Task directions:
With nothing left out, repeat every entry exactly.

◇ ◇ ◇

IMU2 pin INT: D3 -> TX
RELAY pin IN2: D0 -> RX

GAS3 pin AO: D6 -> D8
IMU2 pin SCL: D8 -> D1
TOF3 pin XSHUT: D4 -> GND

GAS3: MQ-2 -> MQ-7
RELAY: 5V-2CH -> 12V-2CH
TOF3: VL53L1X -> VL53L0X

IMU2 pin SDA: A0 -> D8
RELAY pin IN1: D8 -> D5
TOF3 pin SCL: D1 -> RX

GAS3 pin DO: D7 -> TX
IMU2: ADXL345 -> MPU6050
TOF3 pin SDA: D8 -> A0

◇ ◇ ◇

Response to the exercise:
IMU2 pin INT: D3 -> TX
RELAY pin IN2: D0 -> RX

GAS3 pin AO: D6 -> D8
IMU2 pin SCL: D8 -> D1
TOF3 pin XSHUT: D4 -> GND

GAS3: MQ-2 -> MQ-7
RELAY: 5V-2CH -> 12V-2CH
TOF3: VL53L1X -> VL53L0X

IMU2 pin SDA: A0 -> D8
RELAY pin IN1: D8 -> D5
TOF3 pin SCL: D1 -> RX

GAS3 pin DO: D7 -> TX
IMU2: ADXL345 -> MPU6050
TOF3 pin SDA: D8 -> A0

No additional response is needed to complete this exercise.